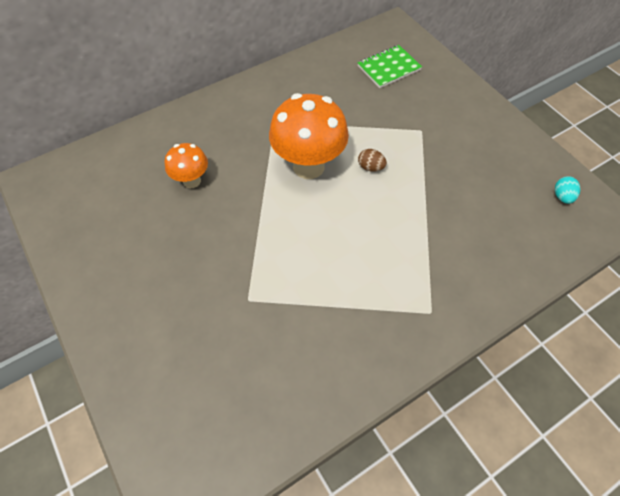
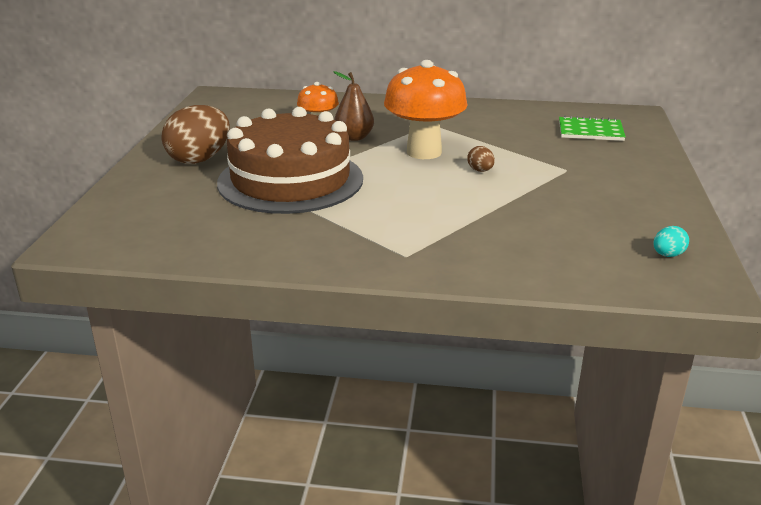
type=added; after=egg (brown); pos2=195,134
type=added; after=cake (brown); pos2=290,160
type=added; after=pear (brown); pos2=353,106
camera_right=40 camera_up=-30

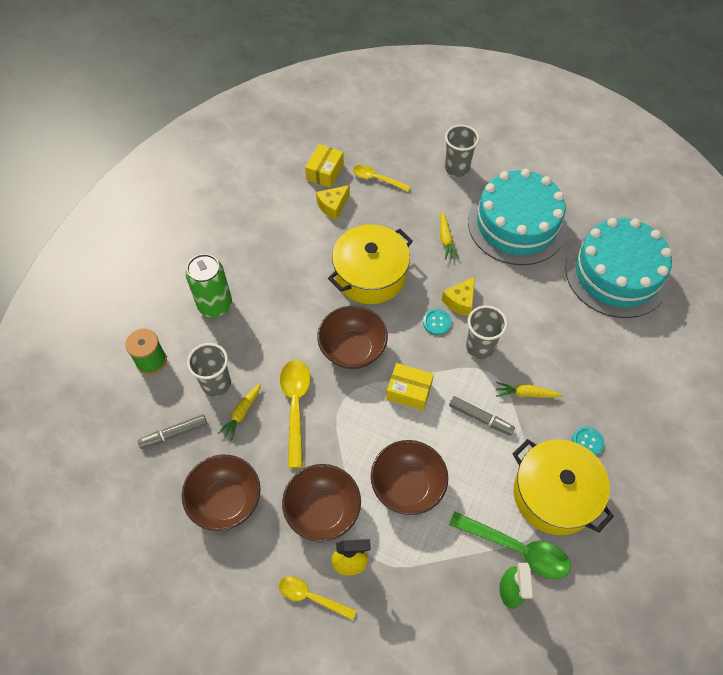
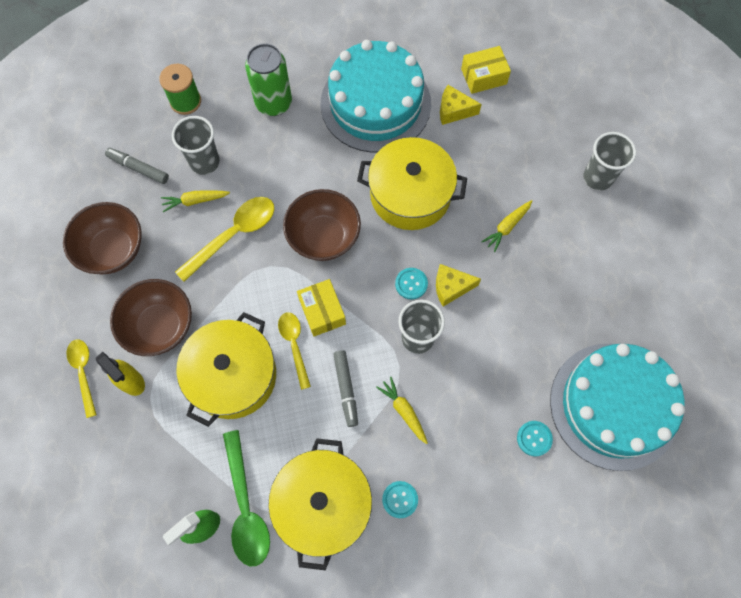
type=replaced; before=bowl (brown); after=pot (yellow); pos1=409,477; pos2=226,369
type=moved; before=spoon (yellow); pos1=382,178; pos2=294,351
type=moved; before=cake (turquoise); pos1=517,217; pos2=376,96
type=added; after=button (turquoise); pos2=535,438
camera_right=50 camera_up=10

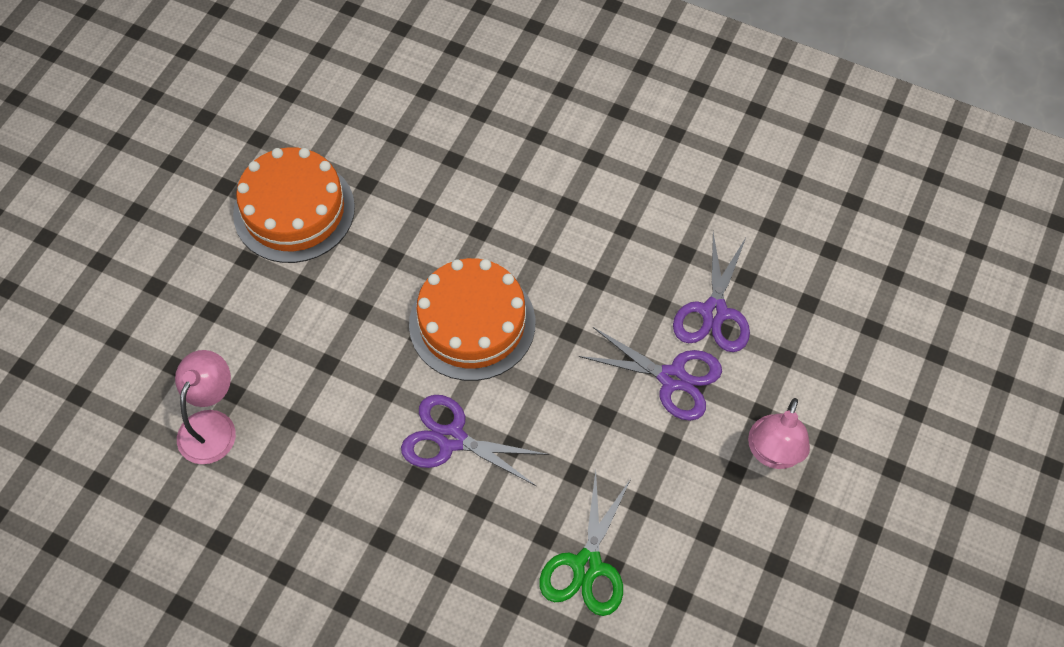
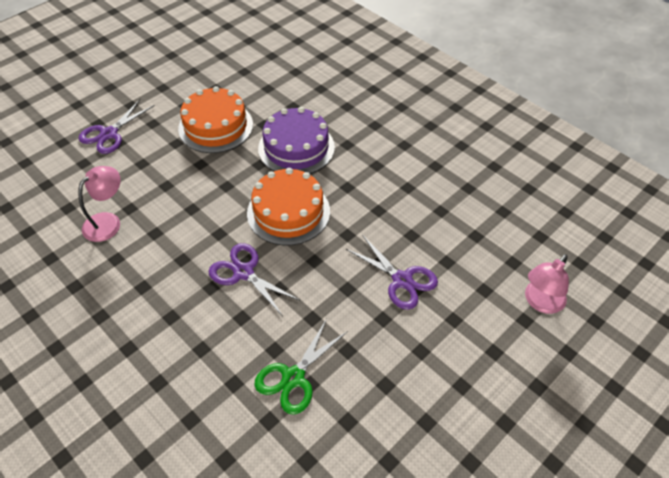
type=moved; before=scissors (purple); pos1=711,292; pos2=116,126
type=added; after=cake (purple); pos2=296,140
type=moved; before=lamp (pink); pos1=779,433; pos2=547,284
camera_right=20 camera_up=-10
^^^^^^^^
§ WHAT IS NEEDED
Give back the entries verbatim. Do not include any picture.

§ TASK RESPONSE
type=added; after=egg (brown); pos2=195,134
type=added; after=cake (brown); pos2=290,160
type=added; after=pear (brown); pos2=353,106
camera_right=40 camera_up=-30

type=replaced; before=bowl (brown); after=pot (yellow); pos1=409,477; pos2=226,369
type=moved; before=spoon (yellow); pos1=382,178; pos2=294,351
type=moved; before=cake (turquoise); pos1=517,217; pos2=376,96
type=added; after=button (turquoise); pos2=535,438
camera_right=50 camera_up=10

type=moved; before=scissors (purple); pos1=711,292; pos2=116,126
type=added; after=cake (purple); pos2=296,140
type=moved; before=lamp (pink); pos1=779,433; pos2=547,284
camera_right=20 camera_up=-10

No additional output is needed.